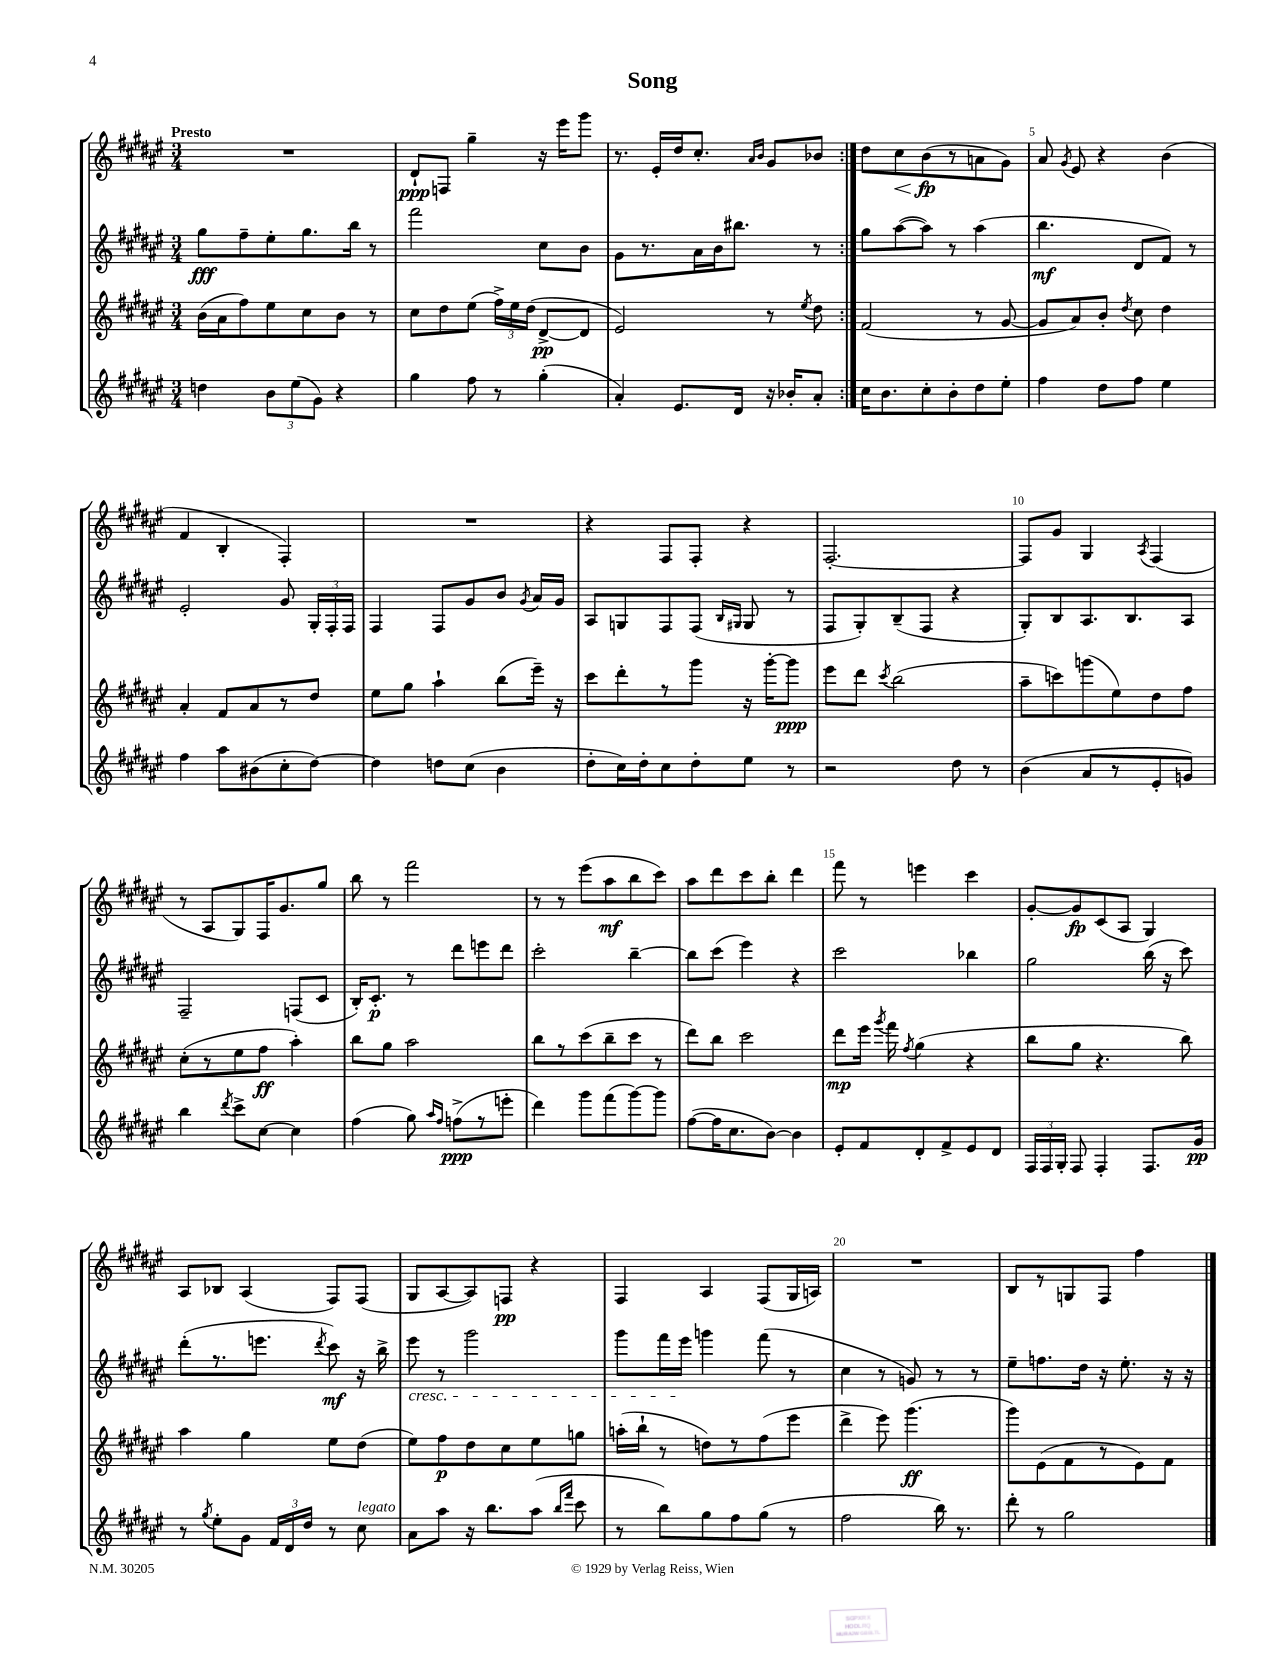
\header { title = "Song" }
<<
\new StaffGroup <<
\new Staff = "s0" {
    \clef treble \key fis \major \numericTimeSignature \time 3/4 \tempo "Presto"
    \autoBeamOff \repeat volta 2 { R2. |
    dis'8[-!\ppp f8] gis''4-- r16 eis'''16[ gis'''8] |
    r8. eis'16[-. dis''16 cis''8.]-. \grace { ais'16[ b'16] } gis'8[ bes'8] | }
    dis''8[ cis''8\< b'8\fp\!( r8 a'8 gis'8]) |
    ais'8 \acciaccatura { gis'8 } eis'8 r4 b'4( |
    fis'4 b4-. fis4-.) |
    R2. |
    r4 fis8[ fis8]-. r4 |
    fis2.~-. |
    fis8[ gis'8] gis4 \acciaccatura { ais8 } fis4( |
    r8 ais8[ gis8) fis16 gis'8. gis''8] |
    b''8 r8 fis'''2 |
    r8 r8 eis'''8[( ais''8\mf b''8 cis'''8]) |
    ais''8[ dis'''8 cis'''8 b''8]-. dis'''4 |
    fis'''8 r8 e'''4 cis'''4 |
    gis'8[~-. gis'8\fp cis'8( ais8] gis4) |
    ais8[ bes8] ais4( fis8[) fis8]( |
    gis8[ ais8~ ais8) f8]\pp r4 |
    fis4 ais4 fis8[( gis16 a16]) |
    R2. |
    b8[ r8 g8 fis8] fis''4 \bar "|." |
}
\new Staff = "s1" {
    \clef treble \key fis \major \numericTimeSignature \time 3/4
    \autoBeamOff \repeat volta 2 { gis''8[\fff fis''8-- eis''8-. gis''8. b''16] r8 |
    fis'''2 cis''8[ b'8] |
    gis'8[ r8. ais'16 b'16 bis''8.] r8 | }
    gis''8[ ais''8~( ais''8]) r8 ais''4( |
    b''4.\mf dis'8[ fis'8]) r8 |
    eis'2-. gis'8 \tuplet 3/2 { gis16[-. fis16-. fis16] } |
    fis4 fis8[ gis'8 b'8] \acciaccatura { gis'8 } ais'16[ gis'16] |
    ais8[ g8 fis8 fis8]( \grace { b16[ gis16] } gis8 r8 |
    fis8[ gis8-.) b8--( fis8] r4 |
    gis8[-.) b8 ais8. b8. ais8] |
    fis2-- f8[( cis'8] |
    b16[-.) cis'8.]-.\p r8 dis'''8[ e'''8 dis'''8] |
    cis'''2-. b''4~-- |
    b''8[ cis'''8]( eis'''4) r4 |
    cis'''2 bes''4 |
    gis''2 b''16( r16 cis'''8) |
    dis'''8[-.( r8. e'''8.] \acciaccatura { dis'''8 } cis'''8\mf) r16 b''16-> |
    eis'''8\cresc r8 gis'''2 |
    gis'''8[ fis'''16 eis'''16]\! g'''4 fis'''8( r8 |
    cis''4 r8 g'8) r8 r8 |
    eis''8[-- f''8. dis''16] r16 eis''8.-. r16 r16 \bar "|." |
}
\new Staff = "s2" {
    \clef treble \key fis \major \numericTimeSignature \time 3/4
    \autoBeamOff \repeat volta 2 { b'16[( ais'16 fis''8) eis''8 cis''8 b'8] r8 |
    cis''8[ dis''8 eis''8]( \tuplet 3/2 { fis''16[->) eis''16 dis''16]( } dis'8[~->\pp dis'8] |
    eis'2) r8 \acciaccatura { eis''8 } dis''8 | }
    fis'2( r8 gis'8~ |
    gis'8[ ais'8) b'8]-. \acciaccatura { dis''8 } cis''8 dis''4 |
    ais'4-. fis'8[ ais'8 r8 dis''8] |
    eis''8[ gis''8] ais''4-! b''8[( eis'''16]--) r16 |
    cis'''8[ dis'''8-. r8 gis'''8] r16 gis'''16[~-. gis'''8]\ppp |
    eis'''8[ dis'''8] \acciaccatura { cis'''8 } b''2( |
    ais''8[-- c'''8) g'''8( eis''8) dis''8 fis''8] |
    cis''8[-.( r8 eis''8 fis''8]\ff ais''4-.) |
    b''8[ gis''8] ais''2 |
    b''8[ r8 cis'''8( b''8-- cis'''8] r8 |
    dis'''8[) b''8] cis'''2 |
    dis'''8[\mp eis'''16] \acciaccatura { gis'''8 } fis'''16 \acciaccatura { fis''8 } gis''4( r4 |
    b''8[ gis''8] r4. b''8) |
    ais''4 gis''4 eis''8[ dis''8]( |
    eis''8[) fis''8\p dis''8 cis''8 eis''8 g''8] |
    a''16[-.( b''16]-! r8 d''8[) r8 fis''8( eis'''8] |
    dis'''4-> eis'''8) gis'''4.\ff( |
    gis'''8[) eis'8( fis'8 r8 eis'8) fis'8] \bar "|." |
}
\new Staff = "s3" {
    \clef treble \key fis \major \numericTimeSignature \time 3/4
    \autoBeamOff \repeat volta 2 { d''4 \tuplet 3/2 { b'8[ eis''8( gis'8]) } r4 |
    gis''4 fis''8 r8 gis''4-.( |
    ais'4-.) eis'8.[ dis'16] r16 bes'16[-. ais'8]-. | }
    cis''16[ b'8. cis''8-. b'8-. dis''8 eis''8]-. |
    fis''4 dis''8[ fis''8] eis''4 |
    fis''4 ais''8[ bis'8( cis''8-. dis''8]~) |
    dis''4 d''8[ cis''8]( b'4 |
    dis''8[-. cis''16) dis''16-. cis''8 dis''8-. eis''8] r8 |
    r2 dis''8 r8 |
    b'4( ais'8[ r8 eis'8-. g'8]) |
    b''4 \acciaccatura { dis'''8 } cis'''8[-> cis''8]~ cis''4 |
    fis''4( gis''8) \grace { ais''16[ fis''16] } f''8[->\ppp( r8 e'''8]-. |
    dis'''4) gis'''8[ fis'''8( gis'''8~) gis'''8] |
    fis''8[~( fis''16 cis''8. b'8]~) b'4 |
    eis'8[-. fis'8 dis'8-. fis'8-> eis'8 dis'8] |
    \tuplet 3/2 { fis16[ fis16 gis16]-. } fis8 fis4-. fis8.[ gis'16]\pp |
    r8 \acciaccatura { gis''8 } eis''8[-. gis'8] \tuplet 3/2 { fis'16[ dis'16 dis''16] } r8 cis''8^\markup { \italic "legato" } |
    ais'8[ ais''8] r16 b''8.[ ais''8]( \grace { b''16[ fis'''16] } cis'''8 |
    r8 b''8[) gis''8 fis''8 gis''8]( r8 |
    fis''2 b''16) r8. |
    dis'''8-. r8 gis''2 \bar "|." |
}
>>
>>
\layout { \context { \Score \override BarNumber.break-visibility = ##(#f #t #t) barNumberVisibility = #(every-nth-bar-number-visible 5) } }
────────────────────
#### What is being asked
Can you print all of the data above verbatim, leaving the pictures out?

#### The response
\header { title = "Song" }
<<
\new StaffGroup <<
\new Staff = "s0" {
    \clef treble \key fis \major \numericTimeSignature \time 3/4 \tempo "Presto"
    \autoBeamOff \repeat volta 2 { R2. |
    dis'8[-!\ppp f8] gis''4-- r16 eis'''16[ gis'''8] |
    r8. eis'16[-. dis''16 cis''8.]-. \grace { ais'16[ b'16] } gis'8[ bes'8] | }
    dis''8[ cis''8\< b'8\fp\!( r8 a'8 gis'8]) |
    ais'8 \acciaccatura { gis'8 } eis'8 r4 b'4( |
    fis'4 b4-. fis4-.) |
    R2. |
    r4 fis8[ fis8]-. r4 |
    fis2.~-. |
    fis8[ gis'8] gis4 \acciaccatura { ais8 } fis4( |
    r8 ais8[ gis8) fis16 gis'8. gis''8] |
    b''8 r8 fis'''2 |
    r8 r8 eis'''8[( ais''8\mf b''8 cis'''8]) |
    ais''8[ dis'''8 cis'''8 b''8]-. dis'''4 |
    fis'''8 r8 e'''4 cis'''4 |
    gis'8[~-. gis'8\fp cis'8( ais8] gis4) |
    ais8[ bes8] ais4( fis8[) fis8]( |
    gis8[ ais8~ ais8) f8]\pp r4 |
    fis4 ais4 fis8[( gis16 a16]) |
    R2. |
    b8[ r8 g8 fis8] fis''4 \bar "|." |
}
\new Staff = "s1" {
    \clef treble \key fis \major \numericTimeSignature \time 3/4
    \autoBeamOff \repeat volta 2 { gis''8[\fff fis''8-- eis''8-. gis''8. b''16] r8 |
    fis'''2 cis''8[ b'8] |
    gis'8[ r8. ais'16 b'16 bis''8.] r8 | }
    gis''8[ ais''8~( ais''8]) r8 ais''4( |
    b''4.\mf dis'8[ fis'8]) r8 |
    eis'2-. gis'8 \tuplet 3/2 { gis16[-. fis16-. fis16] } |
    fis4 fis8[ gis'8 b'8] \acciaccatura { gis'8 } ais'16[ gis'16] |
    ais8[ g8 fis8 fis8]( \grace { b16[ gis16] } gis8 r8 |
    fis8[ gis8-.) b8--( fis8] r4 |
    gis8[-.) b8 ais8. b8. ais8] |
    fis2-- f8[( cis'8] |
    b16[-.) cis'8.]-.\p r8 dis'''8[ e'''8 dis'''8] |
    cis'''2-. b''4~-- |
    b''8[ cis'''8]( eis'''4) r4 |
    cis'''2 bes''4 |
    gis''2 b''16( r16 cis'''8) |
    dis'''8[-.( r8. e'''8.] \acciaccatura { dis'''8 } cis'''8\mf) r16 b''16-> |
    eis'''8\cresc r8 gis'''2 |
    gis'''8[ fis'''16 eis'''16]\! g'''4 fis'''8( r8 |
    cis''4 r8 g'8) r8 r8 |
    eis''8[-- f''8. dis''16] r16 eis''8.-. r16 r16 \bar "|." |
}
\new Staff = "s2" {
    \clef treble \key fis \major \numericTimeSignature \time 3/4
    \autoBeamOff \repeat volta 2 { b'16[( ais'16 fis''8) eis''8 cis''8 b'8] r8 |
    cis''8[ dis''8 eis''8]( \tuplet 3/2 { fis''16[->) eis''16 dis''16]( } dis'8[~->\pp dis'8] |
    eis'2) r8 \acciaccatura { eis''8 } dis''8 | }
    fis'2( r8 gis'8~ |
    gis'8[ ais'8) b'8]-. \acciaccatura { dis''8 } cis''8 dis''4 |
    ais'4-. fis'8[ ais'8 r8 dis''8] |
    eis''8[ gis''8] ais''4-! b''8[( eis'''16]--) r16 |
    cis'''8[ dis'''8-. r8 gis'''8] r16 gis'''16[~-. gis'''8]\ppp |
    eis'''8[ dis'''8] \acciaccatura { cis'''8 } b''2( |
    ais''8[-- c'''8) g'''8( eis''8) dis''8 fis''8] |
    cis''8[-.( r8 eis''8 fis''8]\ff ais''4-.) |
    b''8[ gis''8] ais''2 |
    b''8[ r8 cis'''8( b''8-- cis'''8] r8 |
    dis'''8[) b''8] cis'''2 |
    dis'''8[\mp eis'''16] \acciaccatura { gis'''8 } fis'''16 \acciaccatura { fis''8 } gis''4( r4 |
    b''8[ gis''8] r4. b''8) |
    ais''4 gis''4 eis''8[ dis''8]( |
    eis''8[) fis''8\p dis''8 cis''8 eis''8 g''8] |
    a''16[-.( b''16]-! r8 d''8[) r8 fis''8( eis'''8] |
    dis'''4-> eis'''8) gis'''4.\ff( |
    gis'''8[) eis'8( fis'8 r8 eis'8) fis'8] \bar "|." |
}
\new Staff = "s3" {
    \clef treble \key fis \major \numericTimeSignature \time 3/4
    \autoBeamOff \repeat volta 2 { d''4 \tuplet 3/2 { b'8[ eis''8( gis'8]) } r4 |
    gis''4 fis''8 r8 gis''4-.( |
    ais'4-.) eis'8.[ dis'16] r16 bes'16[-. ais'8]-. | }
    cis''16[ b'8. cis''8-. b'8-. dis''8 eis''8]-. |
    fis''4 dis''8[ fis''8] eis''4 |
    fis''4 ais''8[ bis'8( cis''8-. dis''8]~) |
    dis''4 d''8[ cis''8]( b'4 |
    dis''8[-. cis''16) dis''16-. cis''8 dis''8-. eis''8] r8 |
    r2 dis''8 r8 |
    b'4( ais'8[ r8 eis'8-. g'8]) |
    b''4 \acciaccatura { dis'''8 } cis'''8[-> cis''8]~ cis''4 |
    fis''4( gis''8) \grace { ais''16[ fis''16] } f''8[->\ppp( r8 e'''8]-. |
    dis'''4) gis'''8[ fis'''8( gis'''8~) gis'''8] |
    fis''8[~( fis''16 cis''8. b'8]~) b'4 |
    eis'8[-. fis'8 dis'8-. fis'8-> eis'8 dis'8] |
    \tuplet 3/2 { fis16[ fis16 gis16]-. } fis8 fis4-. fis8.[ gis'16]\pp |
    r8 \acciaccatura { gis''8 } eis''8[-. gis'8] \tuplet 3/2 { fis'16[ dis'16 dis''16] } r8 cis''8^\markup { \italic "legato" } |
    ais'8[ ais''8] r16 b''8.[ ais''8]( \grace { b''16[ fis'''16] } cis'''8 |
    r8 b''8[) gis''8 fis''8 gis''8]( r8 |
    fis''2 b''16) r8. |
    dis'''8-. r8 gis''2 \bar "|." |
}
>>
>>
\layout { \context { \Score \override BarNumber.break-visibility = ##(#f #t #t) barNumberVisibility = #(every-nth-bar-number-visible 5) } }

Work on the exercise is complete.